### The task
Lines containing "white" should be pulled from the material below.

☆ ☆ ☆ ☆ ☆ ☆ ☆

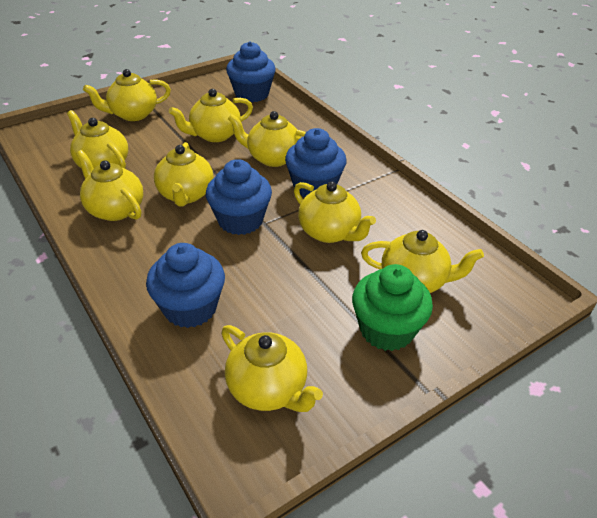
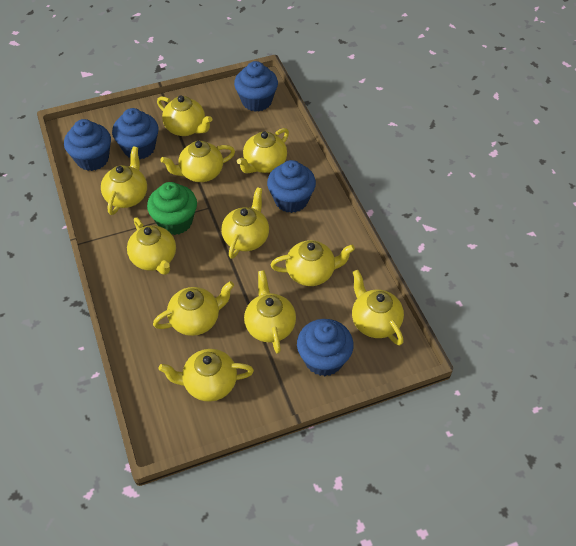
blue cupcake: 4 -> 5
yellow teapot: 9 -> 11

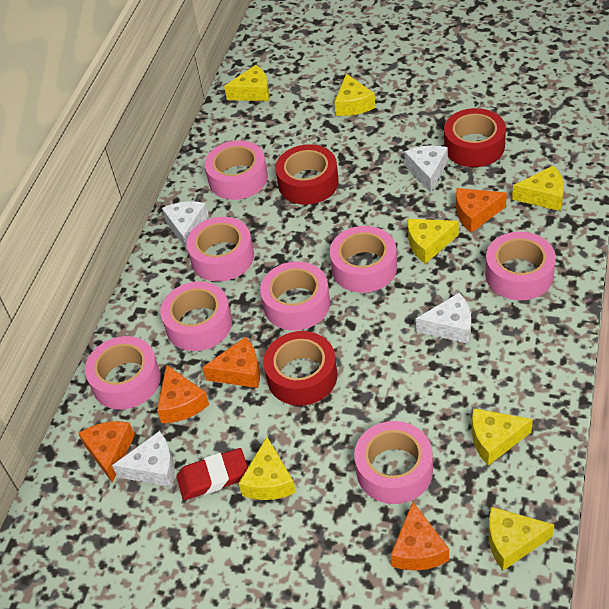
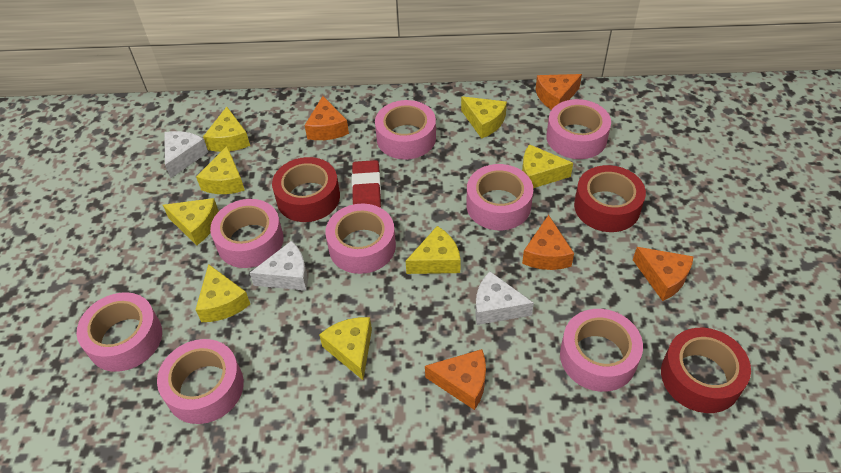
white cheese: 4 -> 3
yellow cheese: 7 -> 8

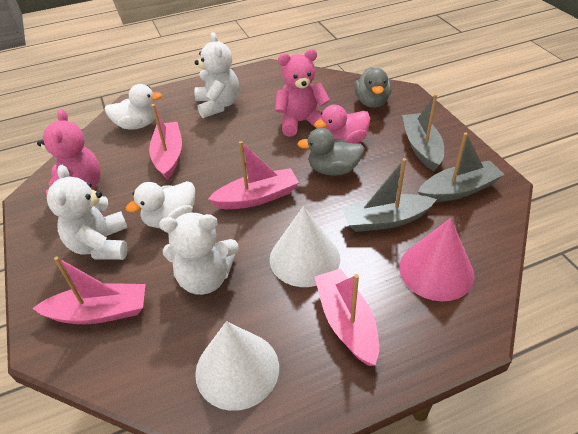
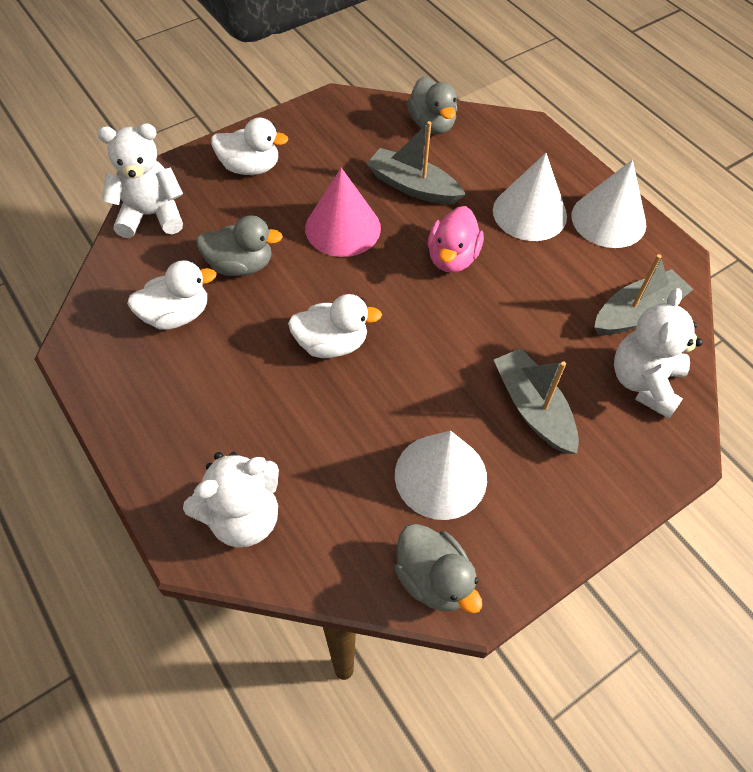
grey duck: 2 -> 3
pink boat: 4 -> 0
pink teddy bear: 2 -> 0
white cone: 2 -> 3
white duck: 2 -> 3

☆ ☆ ☆ ☆ ☆ ☆ ☆

### Result
white cheese: 4 -> 3
white cone: 2 -> 3
white duck: 2 -> 3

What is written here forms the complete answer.